**Prompt**
Leaving the images behind, copy every line of the records exactly.

*** Data to examine ***

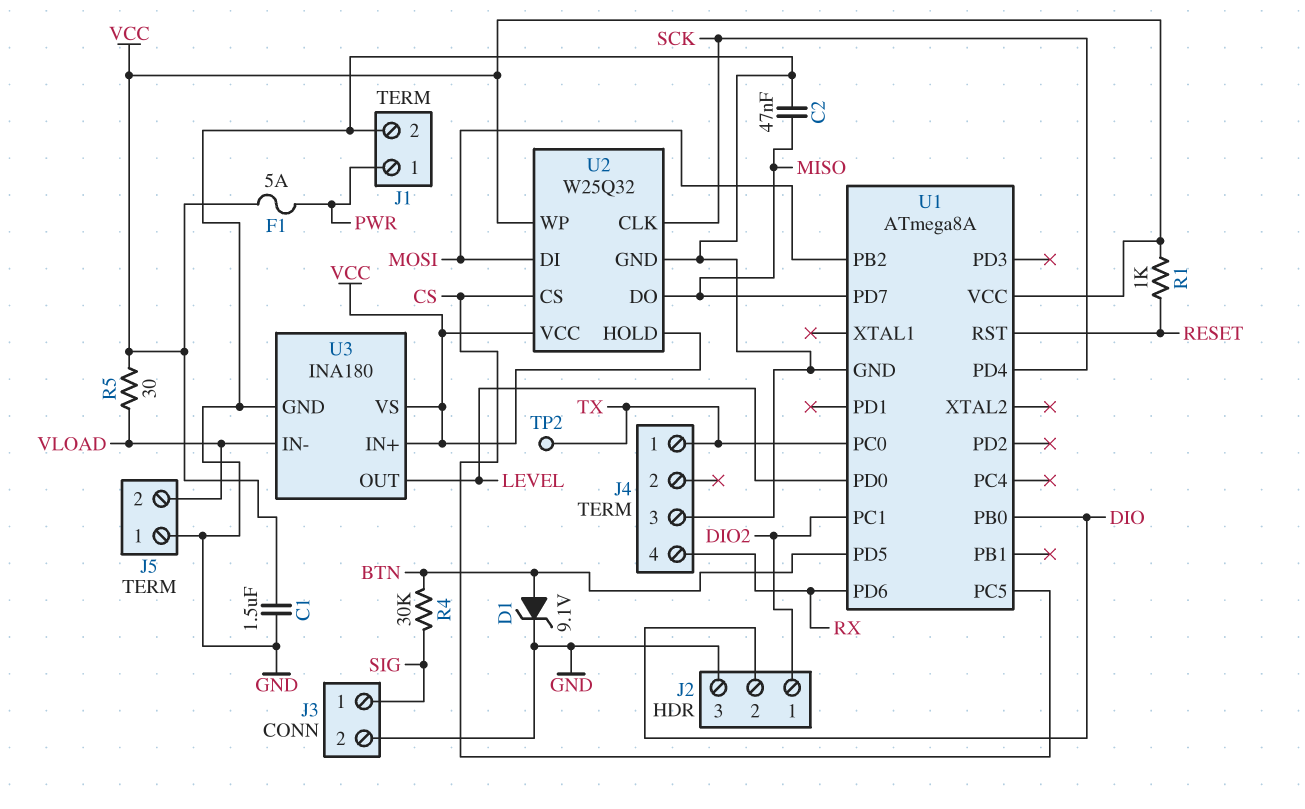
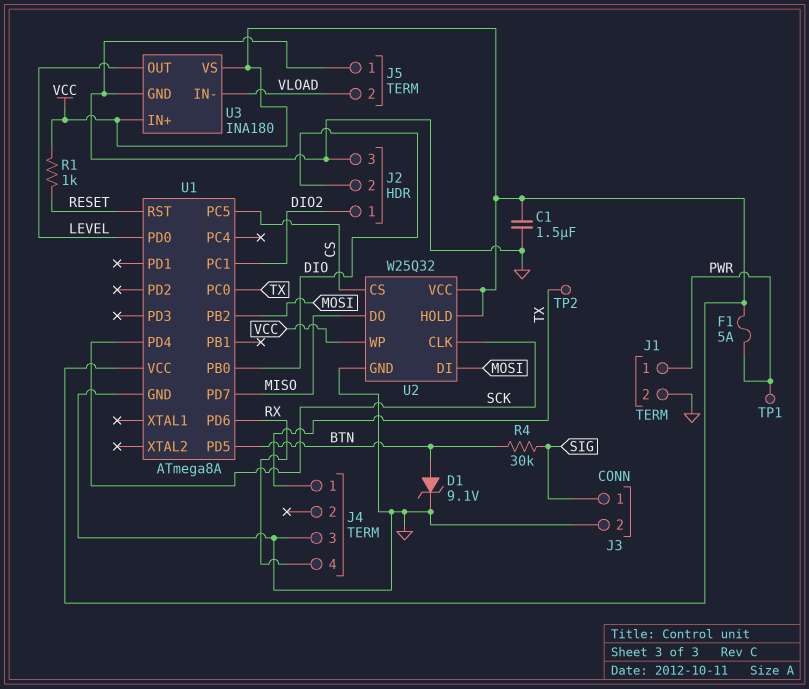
C2: 47nF (GND, MISO) -> none
R5: 30 (VCC, VLOAD) -> none
TP1: none -> test point (PWR)

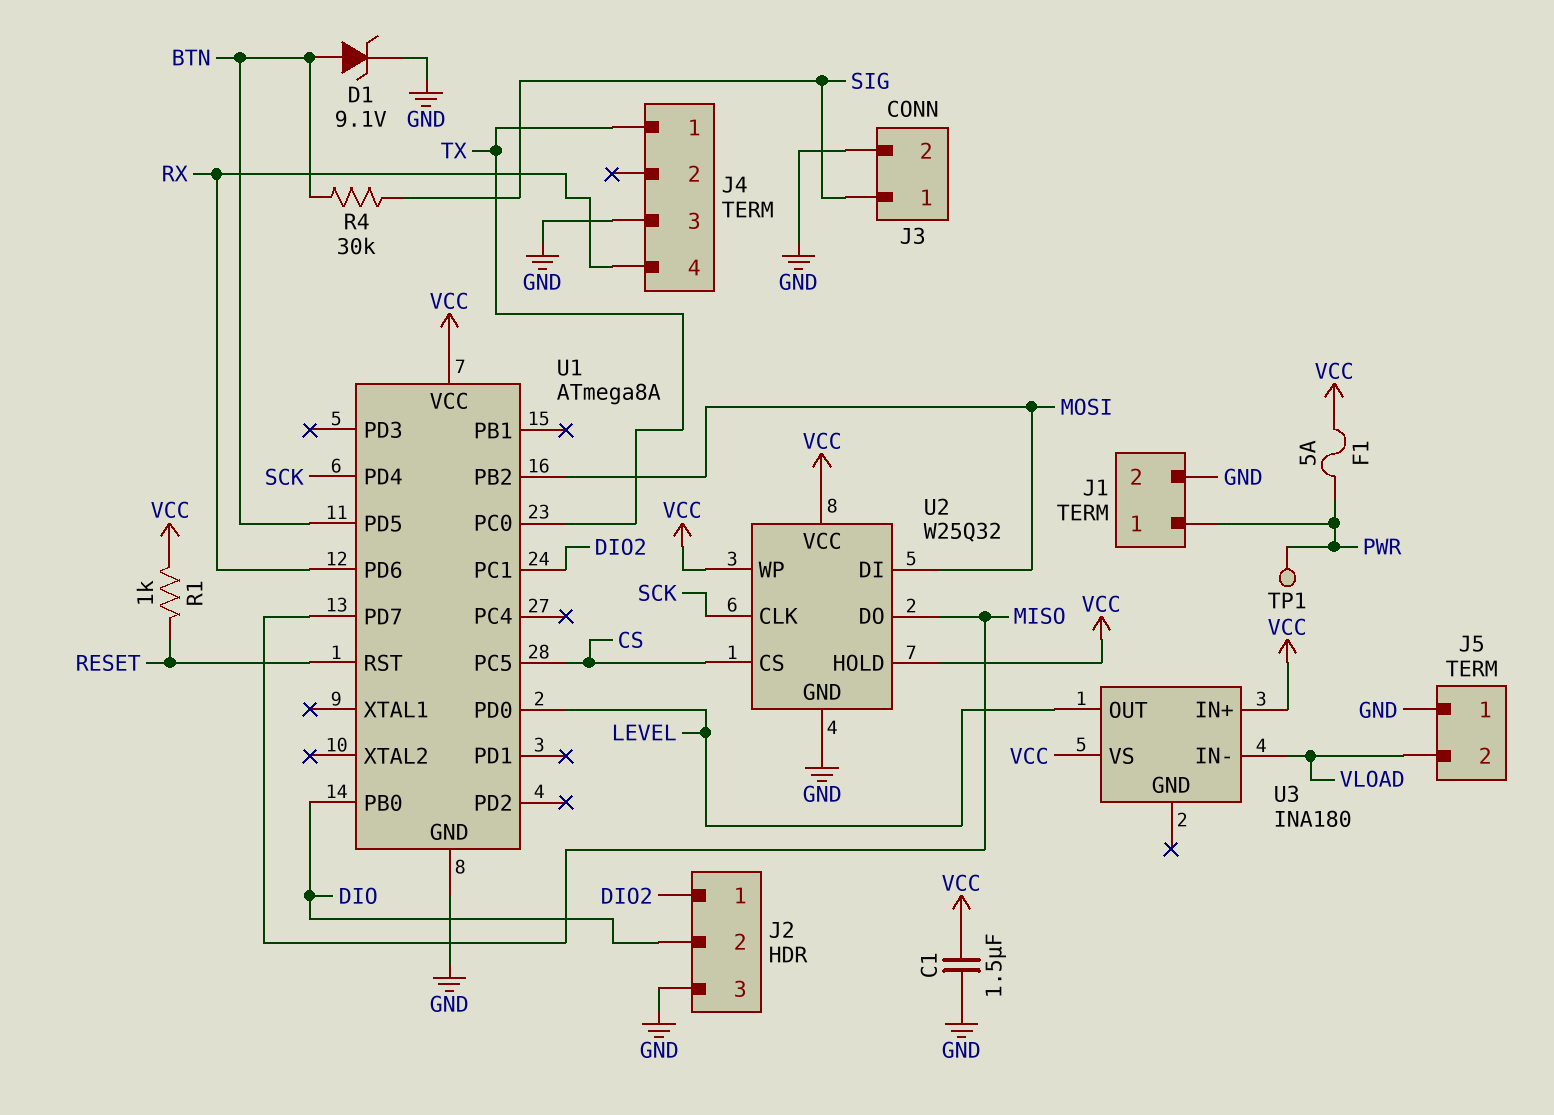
TP2: test point (TX) -> none
U3 pin GND: GND -> none

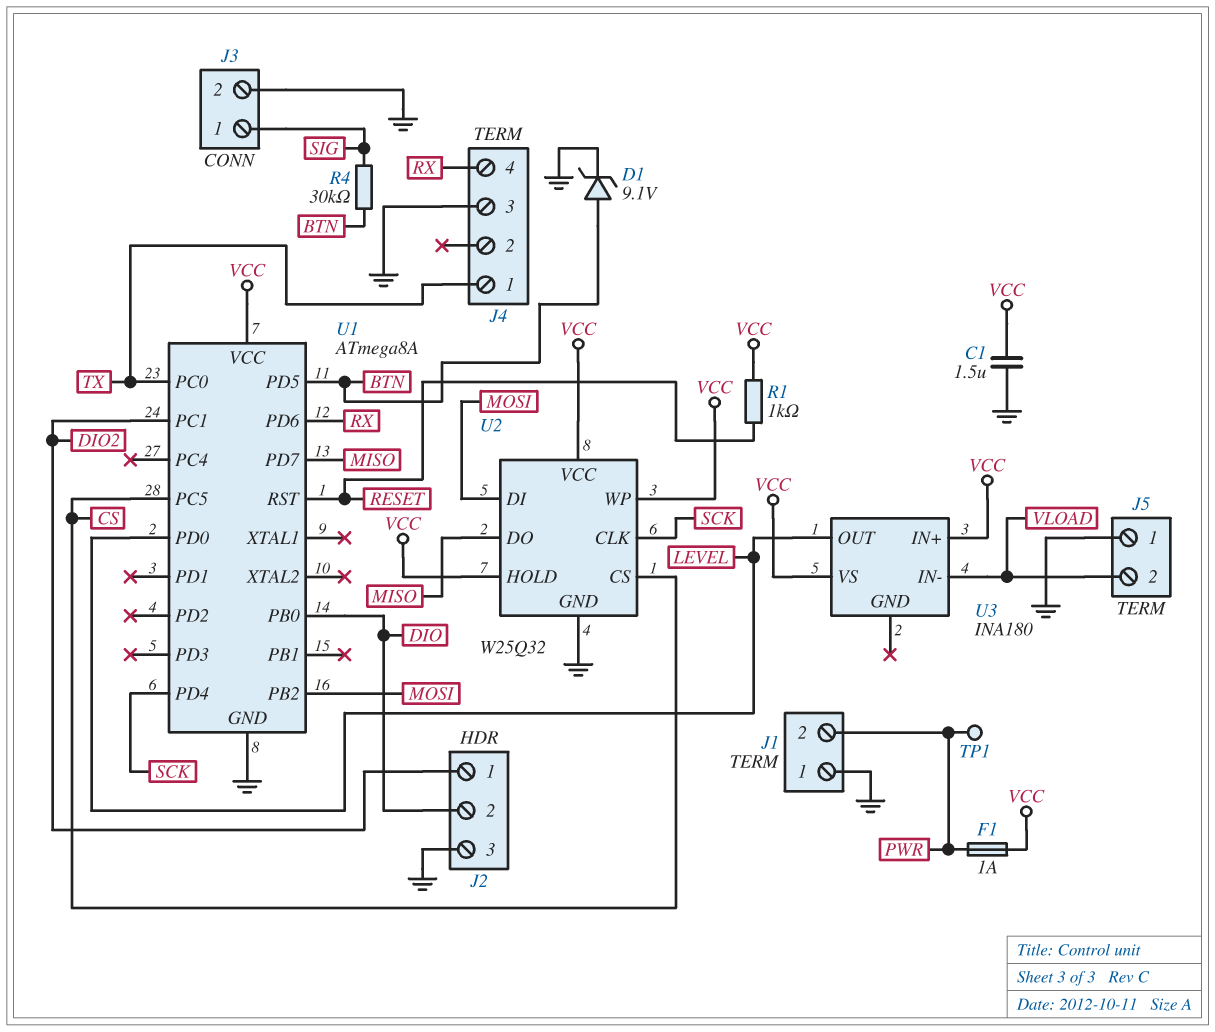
F1: 5A (PWR, VCC) -> 1A (PWR, VCC)
J1 pin 1: PWR -> GND
J1 pin 2: GND -> PWR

*** End of Data to examine ***

**Exercise answer**
C2: 47nF (GND, MISO) -> none
R5: 30 (VCC, VLOAD) -> none
TP1: none -> test point (PWR)

TP2: test point (TX) -> none
U3 pin GND: GND -> none

F1: 5A (PWR, VCC) -> 1A (PWR, VCC)
J1 pin 1: PWR -> GND
J1 pin 2: GND -> PWR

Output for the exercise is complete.